Work to complete | Count every line in the following entries where the word "star" appears. Give the count alone.

##### Materials provided

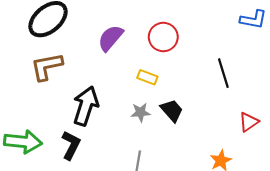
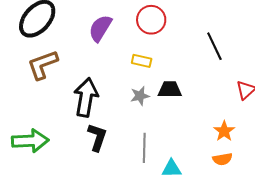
black trapezoid: (172, 110) -> (170, 90), turned -40
black L-shape: (71, 145) -> (97, 137), moved

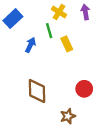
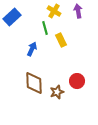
blue arrow: (30, 45) -> (32, 49), moved
brown star: (68, 116) -> (57, 92), moved

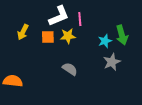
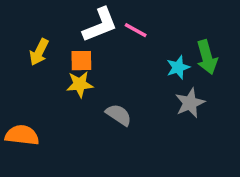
pink line: (80, 19) -> (136, 30), turned -56
yellow star: (68, 36) -> (80, 84), moved

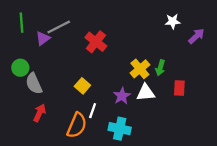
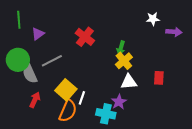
gray line: (59, 27) -> (52, 61), moved
purple arrow: (196, 36) -> (174, 32), turned 49
green circle: (20, 68) -> (18, 60), size x1.5
green arrow: (160, 68) -> (121, 48), moved
yellow square: (82, 86) -> (66, 90), moved, size x1.5
purple star: (122, 96) -> (119, 102), moved

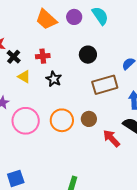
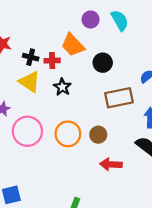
orange trapezoid: (46, 19) -> (73, 45), moved
black cross: (14, 57) -> (31, 57), moved, turned -32
yellow triangle: (24, 77) -> (30, 82), size x1.5
red arrow: (111, 138) -> (111, 164), moved, turned -48

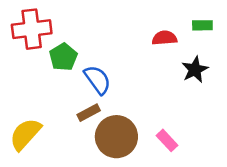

##########

Solution to this exercise | 3